= Required work =
Repeat the listing below word for word, minus the pictures.

= Supplied data =

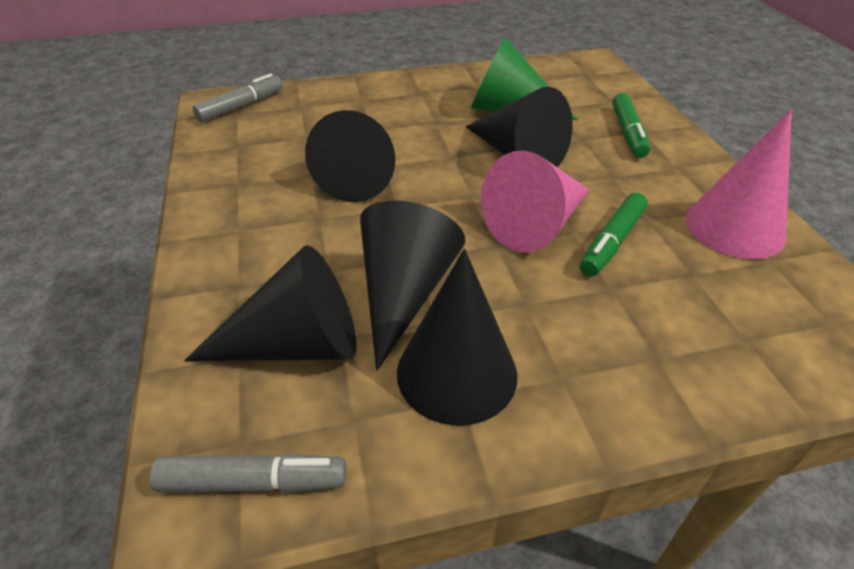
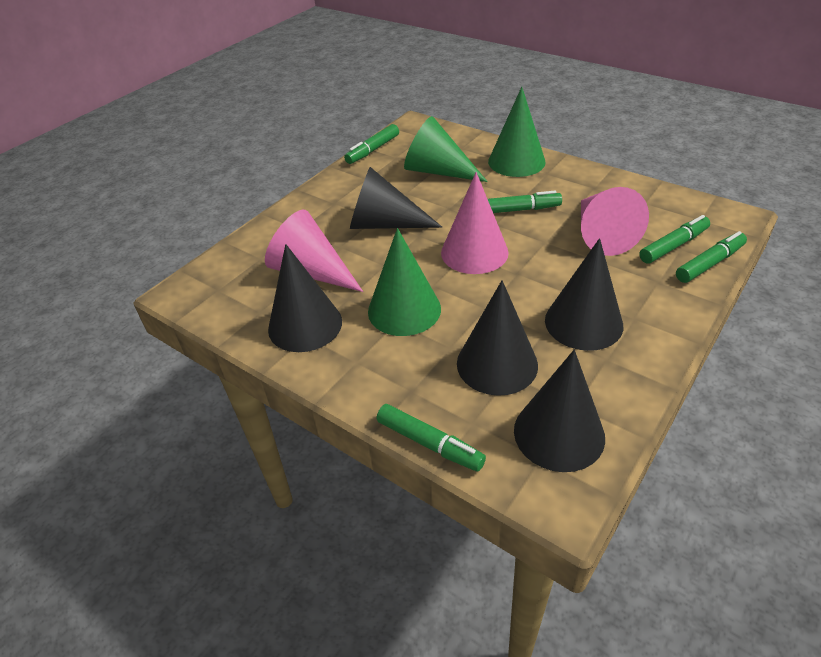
green cone: 1 -> 3
green marker: 2 -> 5
grey marker: 2 -> 0
pink cone: 2 -> 3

= Expected answer =
green cone: 1 -> 3
green marker: 2 -> 5
grey marker: 2 -> 0
pink cone: 2 -> 3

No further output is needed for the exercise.